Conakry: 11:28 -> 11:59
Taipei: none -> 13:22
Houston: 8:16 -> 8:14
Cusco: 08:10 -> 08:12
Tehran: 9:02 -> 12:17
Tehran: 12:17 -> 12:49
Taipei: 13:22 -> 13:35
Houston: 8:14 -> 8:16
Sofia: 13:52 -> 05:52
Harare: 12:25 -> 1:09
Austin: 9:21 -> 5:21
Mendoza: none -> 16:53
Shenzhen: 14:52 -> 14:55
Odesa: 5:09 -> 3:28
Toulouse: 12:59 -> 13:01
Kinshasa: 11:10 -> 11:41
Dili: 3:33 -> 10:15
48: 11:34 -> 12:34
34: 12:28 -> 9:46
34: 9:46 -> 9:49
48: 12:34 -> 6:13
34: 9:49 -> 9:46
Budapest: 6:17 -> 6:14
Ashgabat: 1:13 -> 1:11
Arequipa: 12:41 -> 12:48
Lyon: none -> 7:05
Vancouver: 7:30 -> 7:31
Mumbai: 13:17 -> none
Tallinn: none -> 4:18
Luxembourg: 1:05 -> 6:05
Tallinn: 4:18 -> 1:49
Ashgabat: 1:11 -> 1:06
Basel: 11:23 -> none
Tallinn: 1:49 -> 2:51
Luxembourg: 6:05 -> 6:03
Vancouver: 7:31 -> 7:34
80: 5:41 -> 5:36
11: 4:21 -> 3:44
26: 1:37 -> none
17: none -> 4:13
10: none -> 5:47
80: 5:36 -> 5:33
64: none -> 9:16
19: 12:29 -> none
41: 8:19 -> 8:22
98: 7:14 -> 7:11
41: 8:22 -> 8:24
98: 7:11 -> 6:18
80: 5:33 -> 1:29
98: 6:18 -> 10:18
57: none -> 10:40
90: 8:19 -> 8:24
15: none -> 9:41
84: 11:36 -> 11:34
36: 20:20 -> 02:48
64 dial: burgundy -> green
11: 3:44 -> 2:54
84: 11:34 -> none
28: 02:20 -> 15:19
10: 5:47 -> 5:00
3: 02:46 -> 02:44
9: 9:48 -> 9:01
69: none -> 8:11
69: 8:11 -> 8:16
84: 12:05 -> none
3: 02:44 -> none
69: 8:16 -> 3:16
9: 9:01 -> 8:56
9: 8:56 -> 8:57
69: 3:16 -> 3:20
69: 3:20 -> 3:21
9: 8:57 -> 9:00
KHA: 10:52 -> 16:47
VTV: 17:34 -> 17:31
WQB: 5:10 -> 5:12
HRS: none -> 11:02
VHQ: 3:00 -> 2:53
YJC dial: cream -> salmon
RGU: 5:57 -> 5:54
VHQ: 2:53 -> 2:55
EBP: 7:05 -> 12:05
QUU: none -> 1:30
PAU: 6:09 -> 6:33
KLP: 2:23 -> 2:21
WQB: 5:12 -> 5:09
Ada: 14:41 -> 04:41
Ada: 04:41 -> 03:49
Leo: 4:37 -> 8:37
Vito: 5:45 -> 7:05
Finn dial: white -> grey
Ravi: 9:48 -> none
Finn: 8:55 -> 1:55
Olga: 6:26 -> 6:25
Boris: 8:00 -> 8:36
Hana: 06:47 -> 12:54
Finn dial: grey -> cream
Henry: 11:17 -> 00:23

※ ※ ※

PROMPT:
Can you reproduce the stretch of records from the start through the line containing "Tallinn: 1:49 -> 2:51", with that line included, word for word?

WRITTEN ANSWER:
Conakry: 11:28 -> 11:59
Taipei: none -> 13:22
Houston: 8:16 -> 8:14
Cusco: 08:10 -> 08:12
Tehran: 9:02 -> 12:17
Tehran: 12:17 -> 12:49
Taipei: 13:22 -> 13:35
Houston: 8:14 -> 8:16
Sofia: 13:52 -> 05:52
Harare: 12:25 -> 1:09
Austin: 9:21 -> 5:21
Mendoza: none -> 16:53
Shenzhen: 14:52 -> 14:55
Odesa: 5:09 -> 3:28
Toulouse: 12:59 -> 13:01
Kinshasa: 11:10 -> 11:41
Dili: 3:33 -> 10:15
48: 11:34 -> 12:34
34: 12:28 -> 9:46
34: 9:46 -> 9:49
48: 12:34 -> 6:13
34: 9:49 -> 9:46
Budapest: 6:17 -> 6:14
Ashgabat: 1:13 -> 1:11
Arequipa: 12:41 -> 12:48
Lyon: none -> 7:05
Vancouver: 7:30 -> 7:31
Mumbai: 13:17 -> none
Tallinn: none -> 4:18
Luxembourg: 1:05 -> 6:05
Tallinn: 4:18 -> 1:49
Ashgabat: 1:11 -> 1:06
Basel: 11:23 -> none
Tallinn: 1:49 -> 2:51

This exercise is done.